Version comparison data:
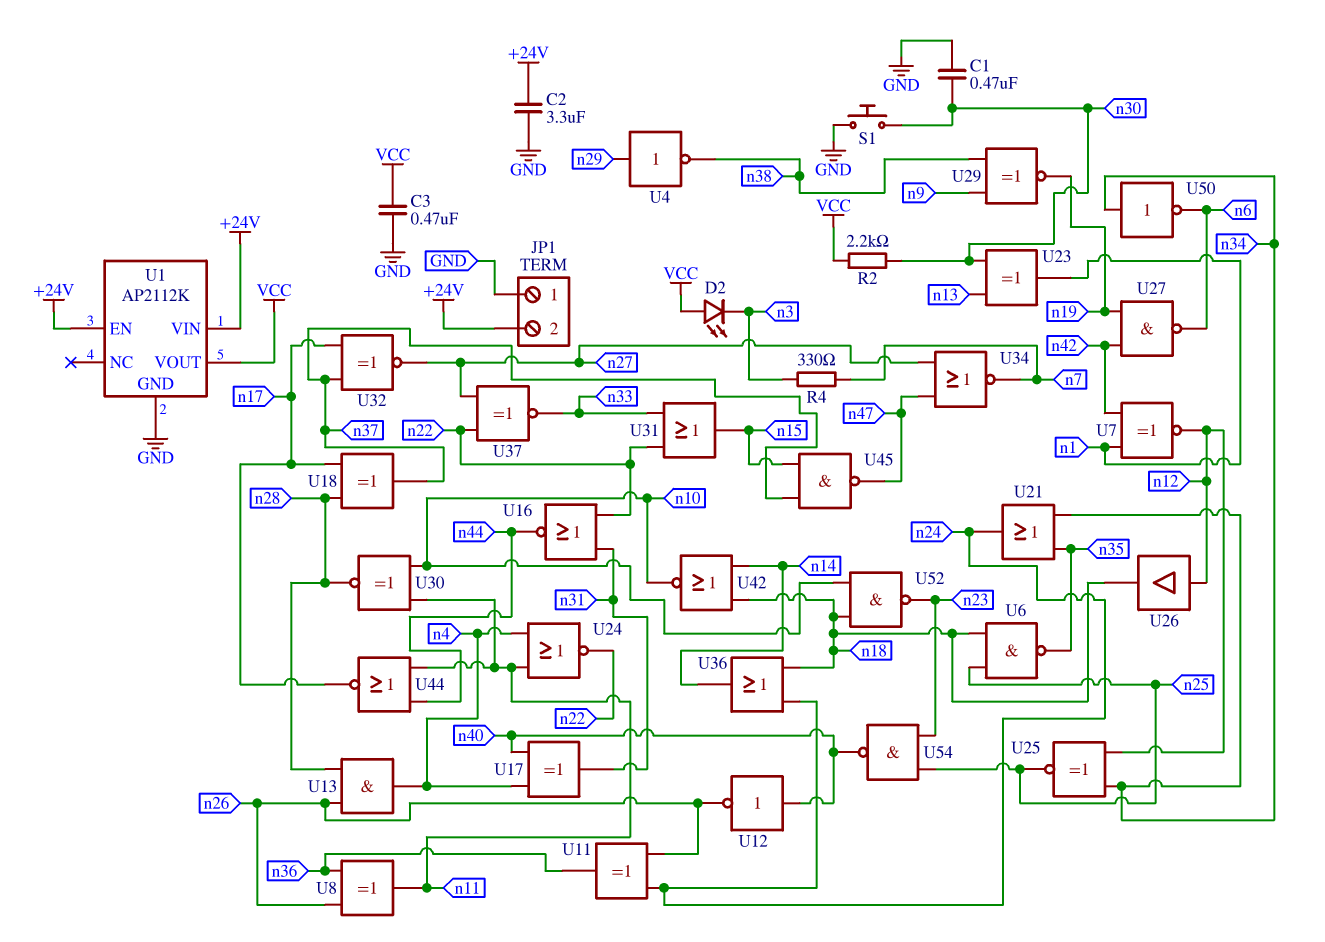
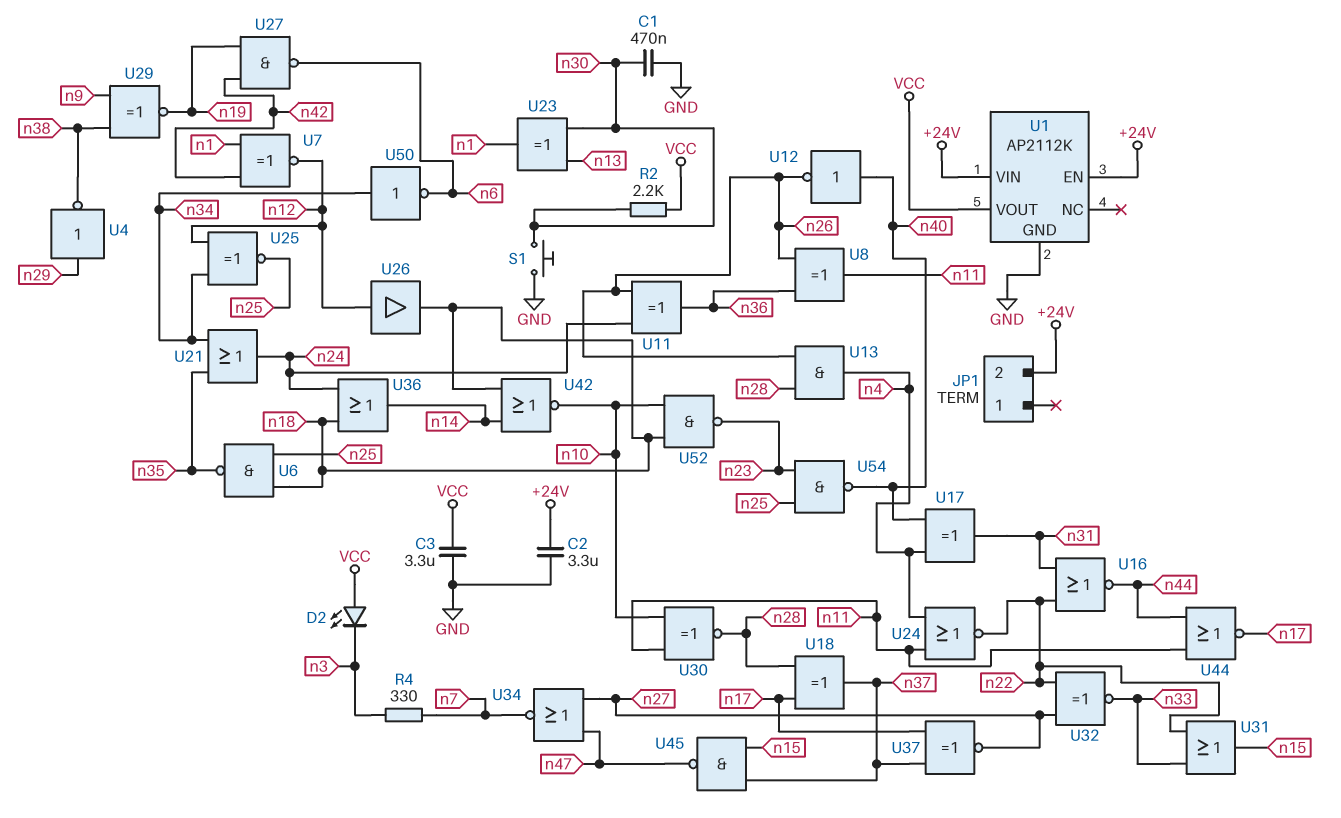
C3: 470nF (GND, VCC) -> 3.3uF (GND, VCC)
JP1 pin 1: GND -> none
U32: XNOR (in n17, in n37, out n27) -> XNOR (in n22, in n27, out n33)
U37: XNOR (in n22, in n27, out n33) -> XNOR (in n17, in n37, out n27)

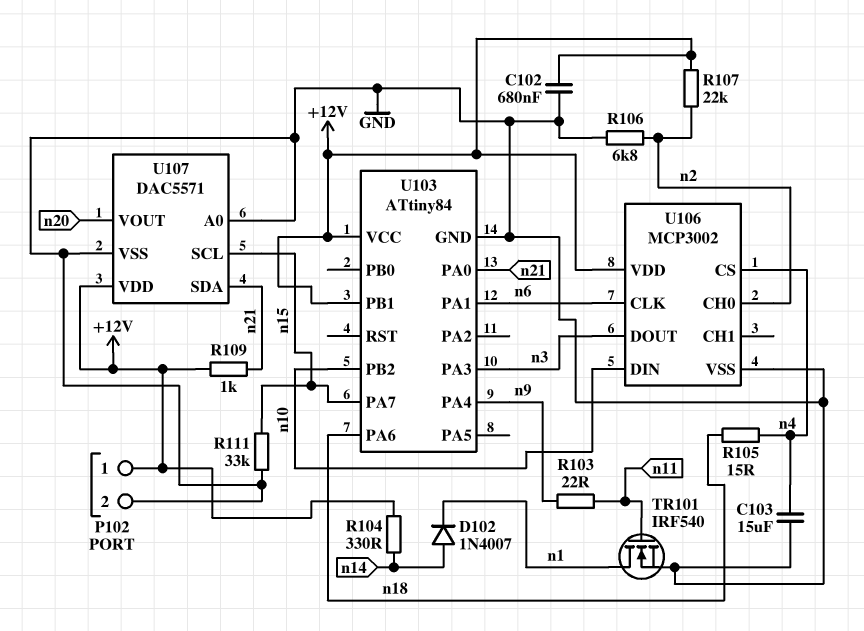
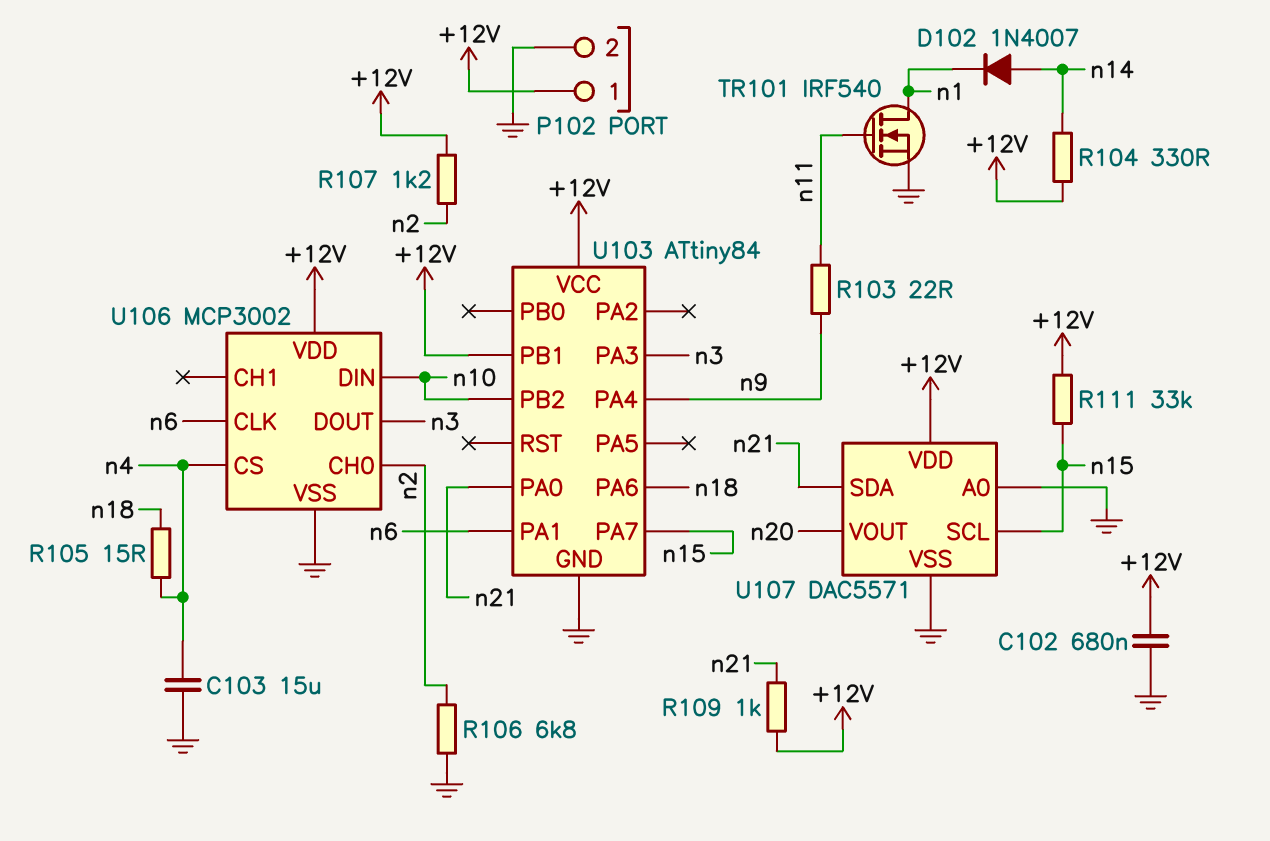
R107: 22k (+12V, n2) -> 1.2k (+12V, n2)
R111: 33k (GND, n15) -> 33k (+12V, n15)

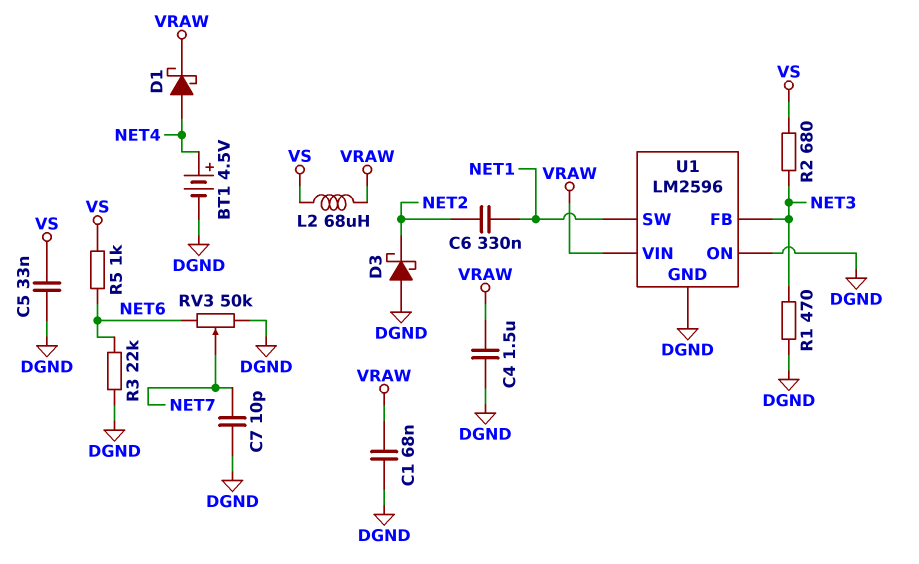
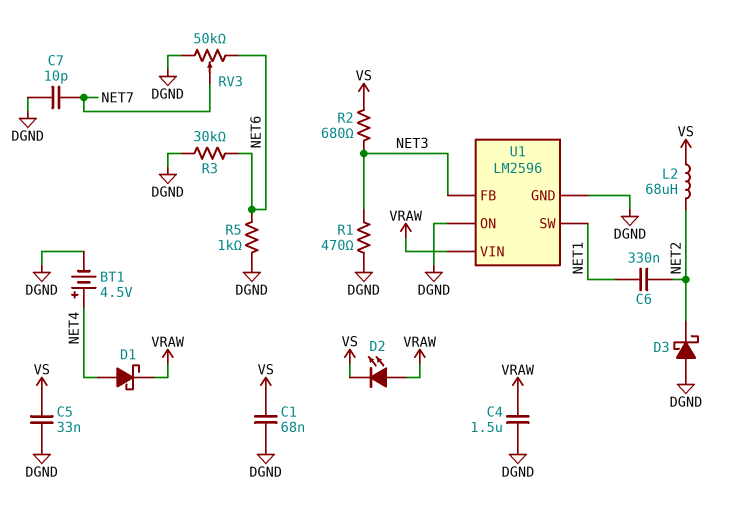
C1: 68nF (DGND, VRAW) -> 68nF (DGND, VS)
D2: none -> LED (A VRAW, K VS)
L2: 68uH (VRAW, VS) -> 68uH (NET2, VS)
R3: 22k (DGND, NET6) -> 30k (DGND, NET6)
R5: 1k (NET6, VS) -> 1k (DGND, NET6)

PROBLEM: Exactly the lines from the one holding "JP1 pin 1: GND -> none" through the last line of the entries, both included, are to be duplicated; leave the pictures out.

EXERCISE RESPONSE:
JP1 pin 1: GND -> none
U32: XNOR (in n17, in n37, out n27) -> XNOR (in n22, in n27, out n33)
U37: XNOR (in n22, in n27, out n33) -> XNOR (in n17, in n37, out n27)

R107: 22k (+12V, n2) -> 1.2k (+12V, n2)
R111: 33k (GND, n15) -> 33k (+12V, n15)

C1: 68nF (DGND, VRAW) -> 68nF (DGND, VS)
D2: none -> LED (A VRAW, K VS)
L2: 68uH (VRAW, VS) -> 68uH (NET2, VS)
R3: 22k (DGND, NET6) -> 30k (DGND, NET6)
R5: 1k (NET6, VS) -> 1k (DGND, NET6)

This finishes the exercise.